— Data for analysis —

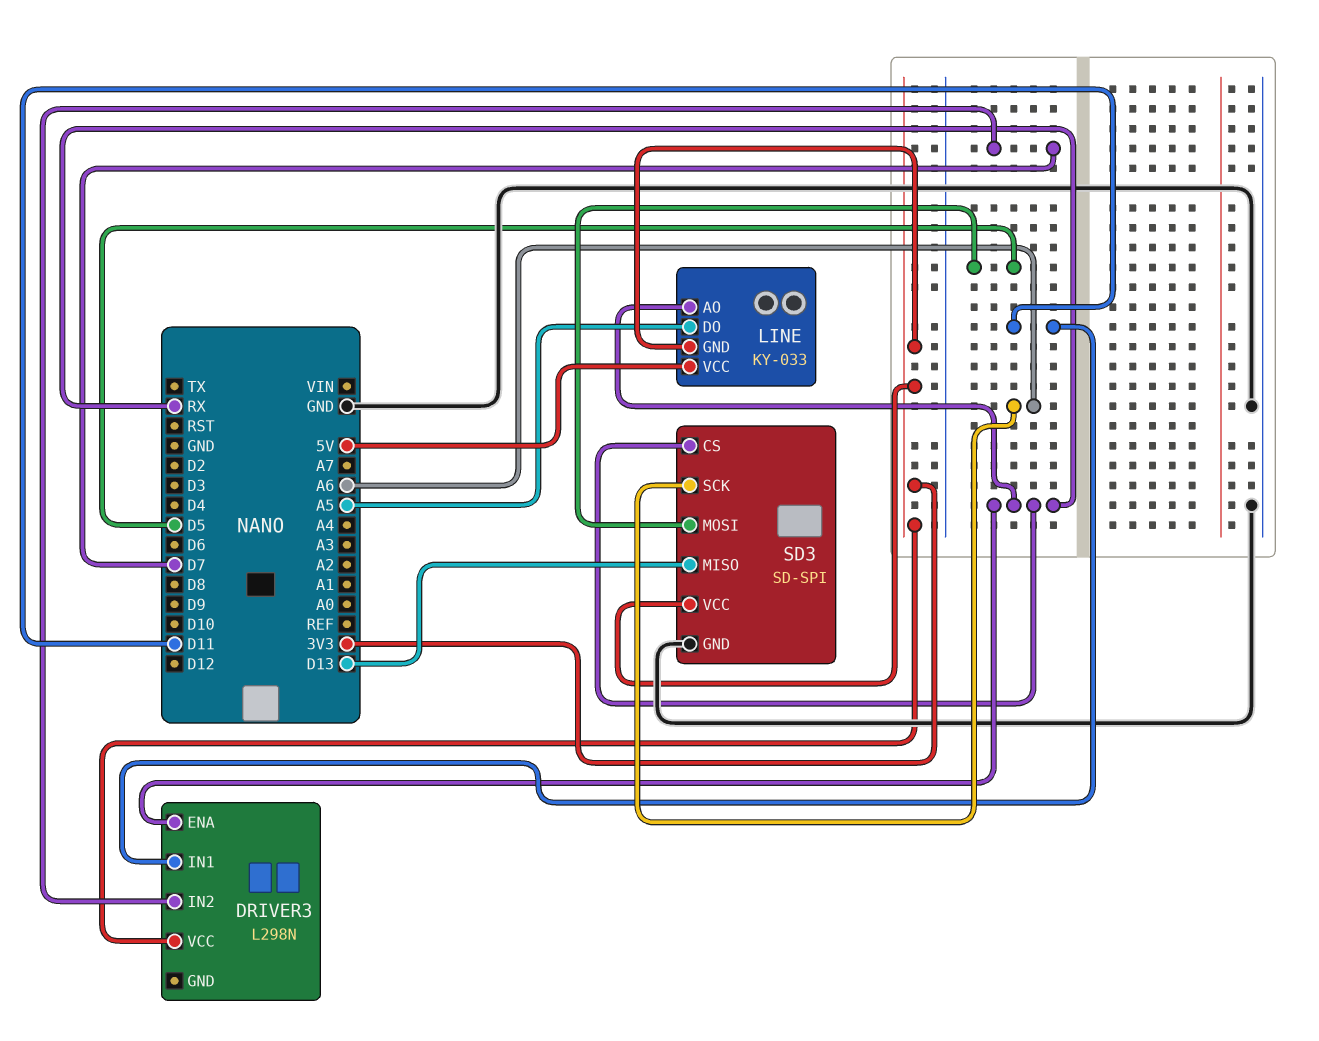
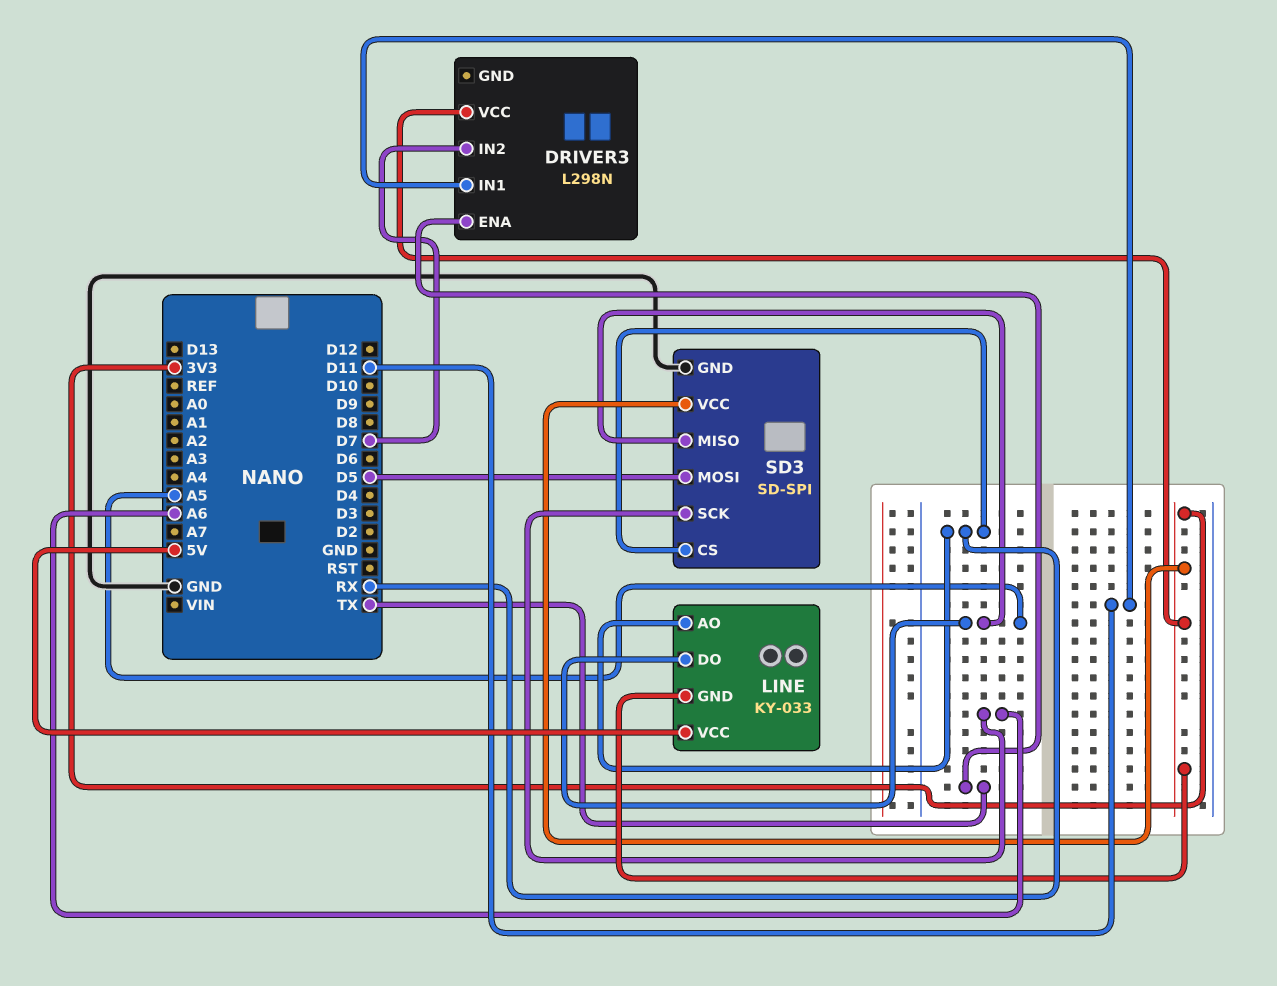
DRIVER3 pin ENA: RX -> TX
SD3 pin MISO: D13 -> A5

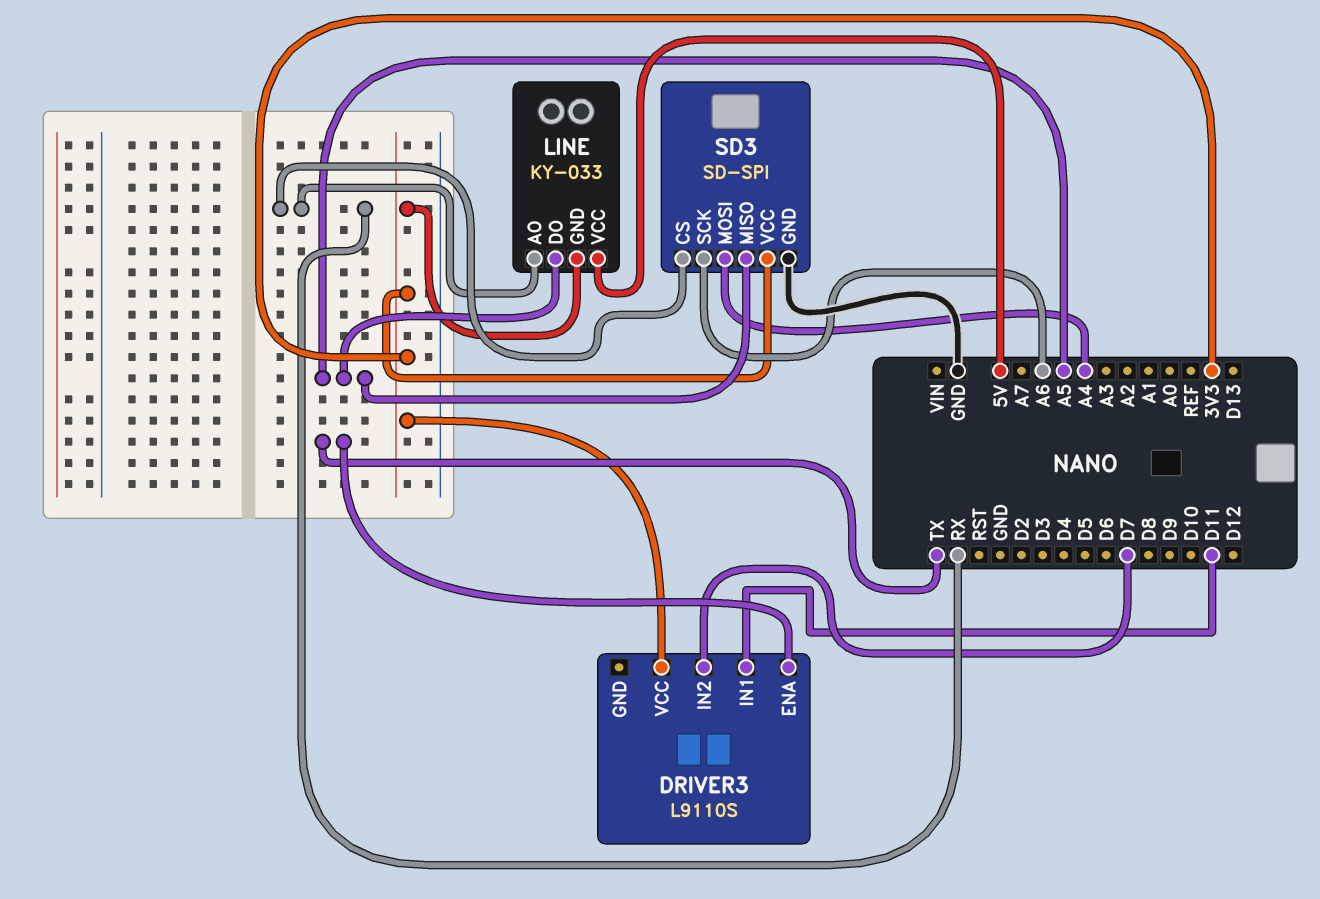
DRIVER3: L298N -> L9110S
SD3 pin MOSI: D5 -> A4

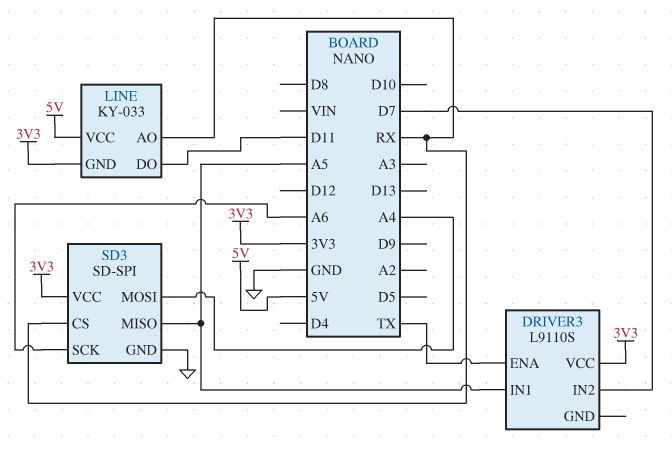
DRIVER3 pin IN1: D11 -> A5
LINE pin DO: A5 -> D11

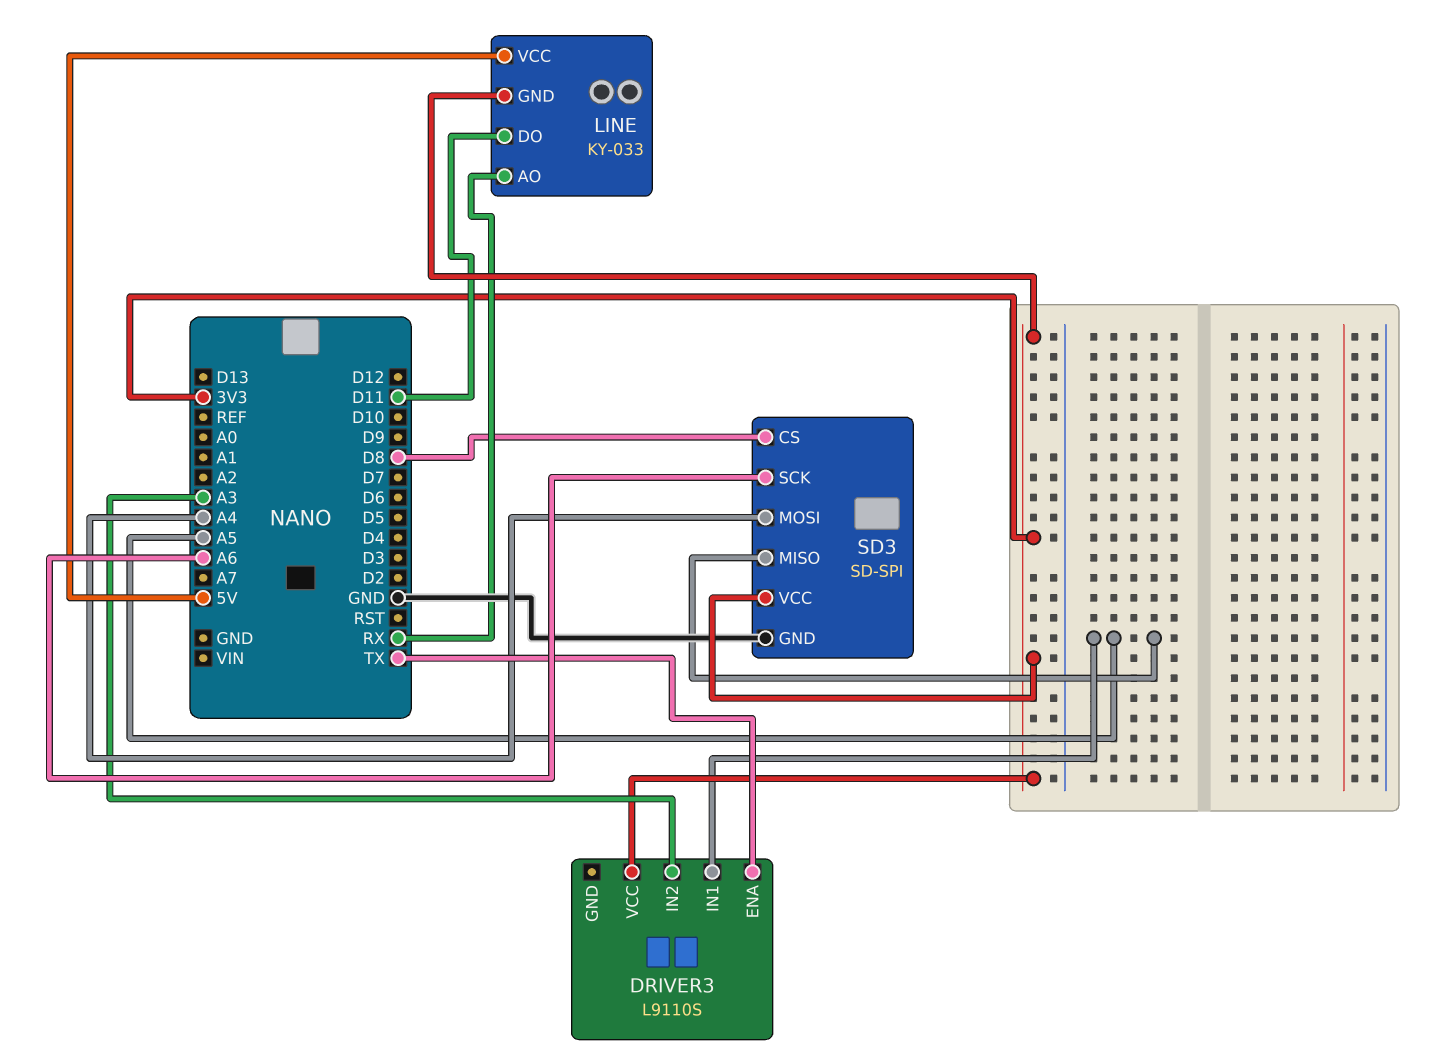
DRIVER3 pin IN2: D7 -> A3
SD3 pin CS: RX -> D8

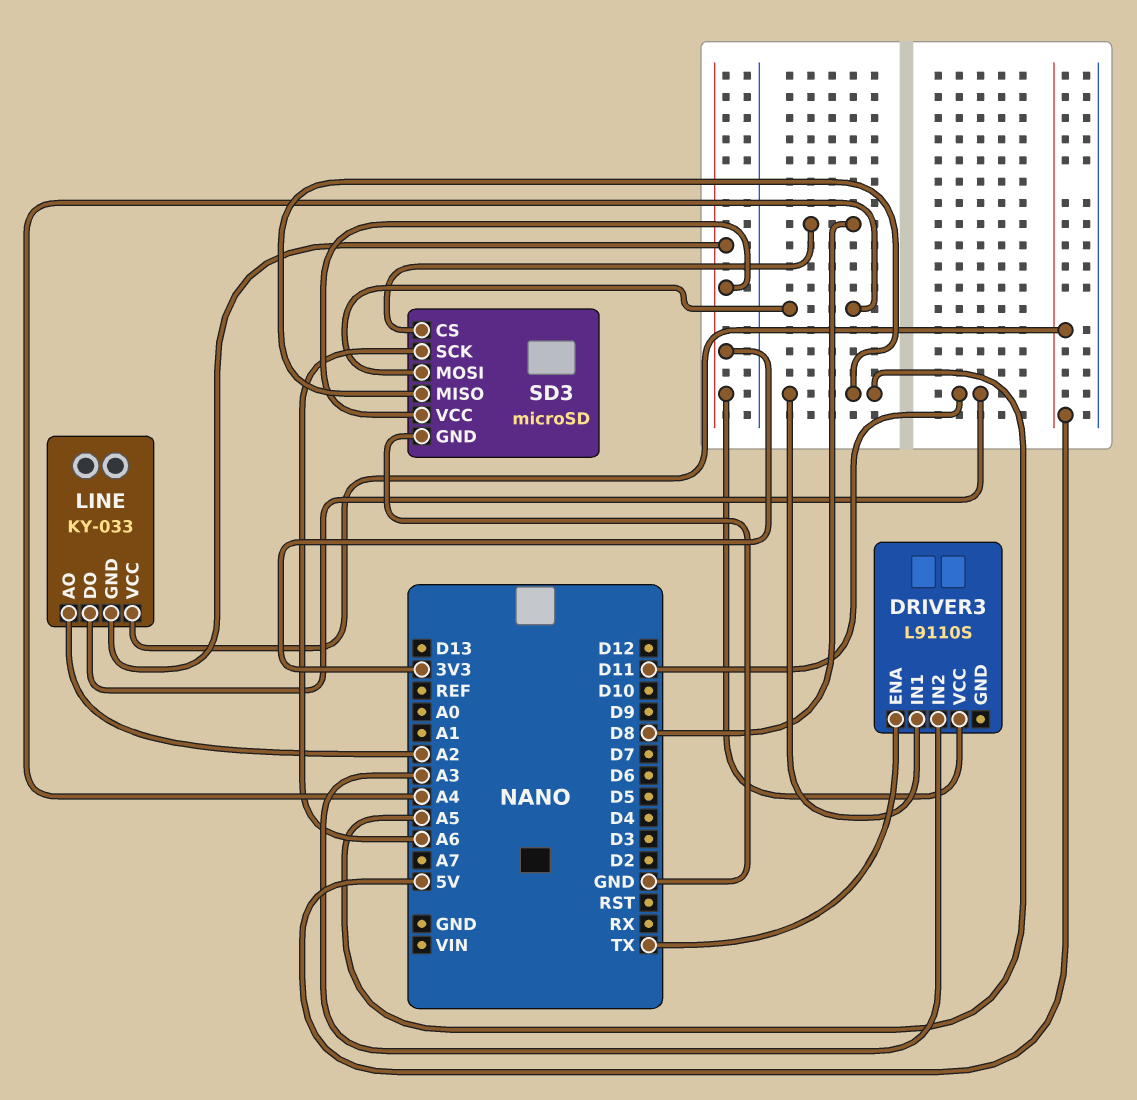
LINE pin AO: RX -> A2
SD3: SD-SPI -> microSD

— Task statement —
What is needed is an exact copy of all the data, with no images in it.

— Reply —
DRIVER3 pin ENA: RX -> TX
SD3 pin MISO: D13 -> A5

DRIVER3: L298N -> L9110S
SD3 pin MOSI: D5 -> A4

DRIVER3 pin IN1: D11 -> A5
LINE pin DO: A5 -> D11

DRIVER3 pin IN2: D7 -> A3
SD3 pin CS: RX -> D8

LINE pin AO: RX -> A2
SD3: SD-SPI -> microSD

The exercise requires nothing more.